*Action item*
Repeat the entries word for word. Leave nothing out.

### Records supplied

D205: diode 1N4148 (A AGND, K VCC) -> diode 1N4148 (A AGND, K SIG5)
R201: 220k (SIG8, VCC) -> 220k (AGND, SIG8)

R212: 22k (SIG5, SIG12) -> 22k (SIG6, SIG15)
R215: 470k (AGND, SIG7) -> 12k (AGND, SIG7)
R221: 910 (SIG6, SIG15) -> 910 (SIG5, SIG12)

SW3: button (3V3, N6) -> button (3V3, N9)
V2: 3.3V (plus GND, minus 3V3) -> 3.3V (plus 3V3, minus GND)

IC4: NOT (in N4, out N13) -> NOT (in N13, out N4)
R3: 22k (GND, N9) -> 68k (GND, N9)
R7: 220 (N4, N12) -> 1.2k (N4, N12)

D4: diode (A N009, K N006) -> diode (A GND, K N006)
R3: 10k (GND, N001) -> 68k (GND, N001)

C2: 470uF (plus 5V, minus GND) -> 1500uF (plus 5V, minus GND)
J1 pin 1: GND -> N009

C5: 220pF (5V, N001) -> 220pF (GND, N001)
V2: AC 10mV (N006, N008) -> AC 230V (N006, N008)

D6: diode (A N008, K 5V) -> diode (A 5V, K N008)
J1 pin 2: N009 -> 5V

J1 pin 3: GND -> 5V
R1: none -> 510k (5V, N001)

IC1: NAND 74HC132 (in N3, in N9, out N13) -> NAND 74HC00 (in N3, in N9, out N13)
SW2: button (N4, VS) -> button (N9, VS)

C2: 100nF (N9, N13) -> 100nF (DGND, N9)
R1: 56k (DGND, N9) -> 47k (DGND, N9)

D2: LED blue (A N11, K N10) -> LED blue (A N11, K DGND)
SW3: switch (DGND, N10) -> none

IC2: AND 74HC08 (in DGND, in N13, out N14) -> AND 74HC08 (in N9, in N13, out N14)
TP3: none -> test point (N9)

######

*Answer below*
D205: diode 1N4148 (A AGND, K VCC) -> diode 1N4148 (A AGND, K SIG5)
R201: 220k (SIG8, VCC) -> 220k (AGND, SIG8)

R212: 22k (SIG5, SIG12) -> 22k (SIG6, SIG15)
R215: 470k (AGND, SIG7) -> 12k (AGND, SIG7)
R221: 910 (SIG6, SIG15) -> 910 (SIG5, SIG12)

SW3: button (3V3, N6) -> button (3V3, N9)
V2: 3.3V (plus GND, minus 3V3) -> 3.3V (plus 3V3, minus GND)

IC4: NOT (in N4, out N13) -> NOT (in N13, out N4)
R3: 22k (GND, N9) -> 68k (GND, N9)
R7: 220 (N4, N12) -> 1.2k (N4, N12)

D4: diode (A N009, K N006) -> diode (A GND, K N006)
R3: 10k (GND, N001) -> 68k (GND, N001)

C2: 470uF (plus 5V, minus GND) -> 1500uF (plus 5V, minus GND)
J1 pin 1: GND -> N009

C5: 220pF (5V, N001) -> 220pF (GND, N001)
V2: AC 10mV (N006, N008) -> AC 230V (N006, N008)

D6: diode (A N008, K 5V) -> diode (A 5V, K N008)
J1 pin 2: N009 -> 5V

J1 pin 3: GND -> 5V
R1: none -> 510k (5V, N001)

IC1: NAND 74HC132 (in N3, in N9, out N13) -> NAND 74HC00 (in N3, in N9, out N13)
SW2: button (N4, VS) -> button (N9, VS)

C2: 100nF (N9, N13) -> 100nF (DGND, N9)
R1: 56k (DGND, N9) -> 47k (DGND, N9)

D2: LED blue (A N11, K N10) -> LED blue (A N11, K DGND)
SW3: switch (DGND, N10) -> none

IC2: AND 74HC08 (in DGND, in N13, out N14) -> AND 74HC08 (in N9, in N13, out N14)
TP3: none -> test point (N9)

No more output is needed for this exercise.